Problem description:
Please retype the records that appear below, exactly and in full.
[Input records Boundary: Start]
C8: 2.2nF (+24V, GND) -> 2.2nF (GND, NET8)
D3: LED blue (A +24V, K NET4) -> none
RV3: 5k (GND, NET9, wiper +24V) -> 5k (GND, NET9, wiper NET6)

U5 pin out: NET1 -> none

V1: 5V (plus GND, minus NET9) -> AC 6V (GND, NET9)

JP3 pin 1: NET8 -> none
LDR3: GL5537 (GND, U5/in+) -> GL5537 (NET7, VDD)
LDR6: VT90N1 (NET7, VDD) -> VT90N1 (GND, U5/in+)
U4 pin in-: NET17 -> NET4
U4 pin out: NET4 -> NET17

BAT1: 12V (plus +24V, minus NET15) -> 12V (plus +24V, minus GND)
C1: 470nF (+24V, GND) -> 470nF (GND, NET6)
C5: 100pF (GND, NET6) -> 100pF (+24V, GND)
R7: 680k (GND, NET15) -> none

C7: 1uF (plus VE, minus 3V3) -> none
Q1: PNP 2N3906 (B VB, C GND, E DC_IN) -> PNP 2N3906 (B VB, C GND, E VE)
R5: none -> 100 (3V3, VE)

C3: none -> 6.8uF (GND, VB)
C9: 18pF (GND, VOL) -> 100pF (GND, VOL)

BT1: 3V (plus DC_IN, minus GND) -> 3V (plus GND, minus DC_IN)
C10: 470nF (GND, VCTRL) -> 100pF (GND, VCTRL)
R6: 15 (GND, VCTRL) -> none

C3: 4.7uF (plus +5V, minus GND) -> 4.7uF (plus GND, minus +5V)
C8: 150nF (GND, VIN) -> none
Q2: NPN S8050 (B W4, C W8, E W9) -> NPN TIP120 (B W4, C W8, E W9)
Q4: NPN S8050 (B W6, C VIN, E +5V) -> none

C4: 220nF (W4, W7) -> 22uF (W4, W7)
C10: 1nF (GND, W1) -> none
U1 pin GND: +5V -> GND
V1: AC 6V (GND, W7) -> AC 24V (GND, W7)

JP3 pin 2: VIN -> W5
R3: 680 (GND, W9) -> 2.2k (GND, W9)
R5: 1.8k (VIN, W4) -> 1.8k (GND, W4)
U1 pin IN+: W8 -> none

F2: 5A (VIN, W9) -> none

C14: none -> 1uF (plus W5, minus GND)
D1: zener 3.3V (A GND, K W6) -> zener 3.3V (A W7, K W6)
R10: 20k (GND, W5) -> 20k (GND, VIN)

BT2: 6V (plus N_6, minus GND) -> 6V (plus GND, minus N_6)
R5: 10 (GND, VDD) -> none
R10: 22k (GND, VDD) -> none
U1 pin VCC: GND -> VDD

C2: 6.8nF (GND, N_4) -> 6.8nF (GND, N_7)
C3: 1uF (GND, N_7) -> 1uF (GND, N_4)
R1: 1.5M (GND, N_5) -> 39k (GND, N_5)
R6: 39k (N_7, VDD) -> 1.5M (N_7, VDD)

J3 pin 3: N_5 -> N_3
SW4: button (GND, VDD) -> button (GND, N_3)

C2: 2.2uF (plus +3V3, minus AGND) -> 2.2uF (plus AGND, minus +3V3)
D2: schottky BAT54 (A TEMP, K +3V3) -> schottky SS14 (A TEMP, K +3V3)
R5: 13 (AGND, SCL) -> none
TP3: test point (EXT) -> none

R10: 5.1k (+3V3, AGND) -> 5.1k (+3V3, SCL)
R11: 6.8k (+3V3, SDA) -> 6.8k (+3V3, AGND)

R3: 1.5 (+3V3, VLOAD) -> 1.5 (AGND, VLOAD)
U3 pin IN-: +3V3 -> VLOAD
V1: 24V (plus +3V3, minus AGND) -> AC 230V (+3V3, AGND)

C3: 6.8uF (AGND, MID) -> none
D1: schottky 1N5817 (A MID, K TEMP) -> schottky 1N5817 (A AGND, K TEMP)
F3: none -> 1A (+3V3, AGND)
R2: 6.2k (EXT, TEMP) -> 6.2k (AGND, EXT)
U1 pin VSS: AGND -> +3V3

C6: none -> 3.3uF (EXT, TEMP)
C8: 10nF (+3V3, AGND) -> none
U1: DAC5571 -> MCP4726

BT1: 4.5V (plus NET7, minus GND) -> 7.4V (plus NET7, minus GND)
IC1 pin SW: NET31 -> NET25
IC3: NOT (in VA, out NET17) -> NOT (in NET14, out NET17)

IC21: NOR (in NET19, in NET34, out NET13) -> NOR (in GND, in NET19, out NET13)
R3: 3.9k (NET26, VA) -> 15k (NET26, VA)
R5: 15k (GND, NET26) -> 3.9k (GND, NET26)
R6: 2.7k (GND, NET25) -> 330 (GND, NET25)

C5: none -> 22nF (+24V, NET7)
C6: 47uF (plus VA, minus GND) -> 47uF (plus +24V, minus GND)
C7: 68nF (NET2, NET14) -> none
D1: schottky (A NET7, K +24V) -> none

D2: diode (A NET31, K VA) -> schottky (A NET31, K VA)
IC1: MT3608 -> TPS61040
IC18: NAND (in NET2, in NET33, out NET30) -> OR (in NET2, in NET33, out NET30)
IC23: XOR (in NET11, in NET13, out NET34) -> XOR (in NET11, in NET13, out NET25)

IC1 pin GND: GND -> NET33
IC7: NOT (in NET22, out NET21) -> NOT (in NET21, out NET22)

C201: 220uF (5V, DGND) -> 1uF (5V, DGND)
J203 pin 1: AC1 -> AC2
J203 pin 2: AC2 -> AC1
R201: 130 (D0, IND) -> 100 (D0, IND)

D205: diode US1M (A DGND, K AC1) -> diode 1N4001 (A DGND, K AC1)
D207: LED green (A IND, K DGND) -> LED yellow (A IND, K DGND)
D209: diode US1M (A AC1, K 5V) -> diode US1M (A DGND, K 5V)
[Input records Boundary: End]
Finished exercise:
C8: 2.2nF (+24V, GND) -> 2.2nF (GND, NET8)
D3: LED blue (A +24V, K NET4) -> none
RV3: 5k (GND, NET9, wiper +24V) -> 5k (GND, NET9, wiper NET6)

U5 pin out: NET1 -> none

V1: 5V (plus GND, minus NET9) -> AC 6V (GND, NET9)

JP3 pin 1: NET8 -> none
LDR3: GL5537 (GND, U5/in+) -> GL5537 (NET7, VDD)
LDR6: VT90N1 (NET7, VDD) -> VT90N1 (GND, U5/in+)
U4 pin in-: NET17 -> NET4
U4 pin out: NET4 -> NET17

BAT1: 12V (plus +24V, minus NET15) -> 12V (plus +24V, minus GND)
C1: 470nF (+24V, GND) -> 470nF (GND, NET6)
C5: 100pF (GND, NET6) -> 100pF (+24V, GND)
R7: 680k (GND, NET15) -> none

C7: 1uF (plus VE, minus 3V3) -> none
Q1: PNP 2N3906 (B VB, C GND, E DC_IN) -> PNP 2N3906 (B VB, C GND, E VE)
R5: none -> 100 (3V3, VE)

C3: none -> 6.8uF (GND, VB)
C9: 18pF (GND, VOL) -> 100pF (GND, VOL)

BT1: 3V (plus DC_IN, minus GND) -> 3V (plus GND, minus DC_IN)
C10: 470nF (GND, VCTRL) -> 100pF (GND, VCTRL)
R6: 15 (GND, VCTRL) -> none

C3: 4.7uF (plus +5V, minus GND) -> 4.7uF (plus GND, minus +5V)
C8: 150nF (GND, VIN) -> none
Q2: NPN S8050 (B W4, C W8, E W9) -> NPN TIP120 (B W4, C W8, E W9)
Q4: NPN S8050 (B W6, C VIN, E +5V) -> none

C4: 220nF (W4, W7) -> 22uF (W4, W7)
C10: 1nF (GND, W1) -> none
U1 pin GND: +5V -> GND
V1: AC 6V (GND, W7) -> AC 24V (GND, W7)

JP3 pin 2: VIN -> W5
R3: 680 (GND, W9) -> 2.2k (GND, W9)
R5: 1.8k (VIN, W4) -> 1.8k (GND, W4)
U1 pin IN+: W8 -> none

F2: 5A (VIN, W9) -> none

C14: none -> 1uF (plus W5, minus GND)
D1: zener 3.3V (A GND, K W6) -> zener 3.3V (A W7, K W6)
R10: 20k (GND, W5) -> 20k (GND, VIN)

BT2: 6V (plus N_6, minus GND) -> 6V (plus GND, minus N_6)
R5: 10 (GND, VDD) -> none
R10: 22k (GND, VDD) -> none
U1 pin VCC: GND -> VDD

C2: 6.8nF (GND, N_4) -> 6.8nF (GND, N_7)
C3: 1uF (GND, N_7) -> 1uF (GND, N_4)
R1: 1.5M (GND, N_5) -> 39k (GND, N_5)
R6: 39k (N_7, VDD) -> 1.5M (N_7, VDD)

J3 pin 3: N_5 -> N_3
SW4: button (GND, VDD) -> button (GND, N_3)

C2: 2.2uF (plus +3V3, minus AGND) -> 2.2uF (plus AGND, minus +3V3)
D2: schottky BAT54 (A TEMP, K +3V3) -> schottky SS14 (A TEMP, K +3V3)
R5: 13 (AGND, SCL) -> none
TP3: test point (EXT) -> none

R10: 5.1k (+3V3, AGND) -> 5.1k (+3V3, SCL)
R11: 6.8k (+3V3, SDA) -> 6.8k (+3V3, AGND)

R3: 1.5 (+3V3, VLOAD) -> 1.5 (AGND, VLOAD)
U3 pin IN-: +3V3 -> VLOAD
V1: 24V (plus +3V3, minus AGND) -> AC 230V (+3V3, AGND)

C3: 6.8uF (AGND, MID) -> none
D1: schottky 1N5817 (A MID, K TEMP) -> schottky 1N5817 (A AGND, K TEMP)
F3: none -> 1A (+3V3, AGND)
R2: 6.2k (EXT, TEMP) -> 6.2k (AGND, EXT)
U1 pin VSS: AGND -> +3V3

C6: none -> 3.3uF (EXT, TEMP)
C8: 10nF (+3V3, AGND) -> none
U1: DAC5571 -> MCP4726

BT1: 4.5V (plus NET7, minus GND) -> 7.4V (plus NET7, minus GND)
IC1 pin SW: NET31 -> NET25
IC3: NOT (in VA, out NET17) -> NOT (in NET14, out NET17)

IC21: NOR (in NET19, in NET34, out NET13) -> NOR (in GND, in NET19, out NET13)
R3: 3.9k (NET26, VA) -> 15k (NET26, VA)
R5: 15k (GND, NET26) -> 3.9k (GND, NET26)
R6: 2.7k (GND, NET25) -> 330 (GND, NET25)

C5: none -> 22nF (+24V, NET7)
C6: 47uF (plus VA, minus GND) -> 47uF (plus +24V, minus GND)
C7: 68nF (NET2, NET14) -> none
D1: schottky (A NET7, K +24V) -> none

D2: diode (A NET31, K VA) -> schottky (A NET31, K VA)
IC1: MT3608 -> TPS61040
IC18: NAND (in NET2, in NET33, out NET30) -> OR (in NET2, in NET33, out NET30)
IC23: XOR (in NET11, in NET13, out NET34) -> XOR (in NET11, in NET13, out NET25)

IC1 pin GND: GND -> NET33
IC7: NOT (in NET22, out NET21) -> NOT (in NET21, out NET22)

C201: 220uF (5V, DGND) -> 1uF (5V, DGND)
J203 pin 1: AC1 -> AC2
J203 pin 2: AC2 -> AC1
R201: 130 (D0, IND) -> 100 (D0, IND)

D205: diode US1M (A DGND, K AC1) -> diode 1N4001 (A DGND, K AC1)
D207: LED green (A IND, K DGND) -> LED yellow (A IND, K DGND)
D209: diode US1M (A AC1, K 5V) -> diode US1M (A DGND, K 5V)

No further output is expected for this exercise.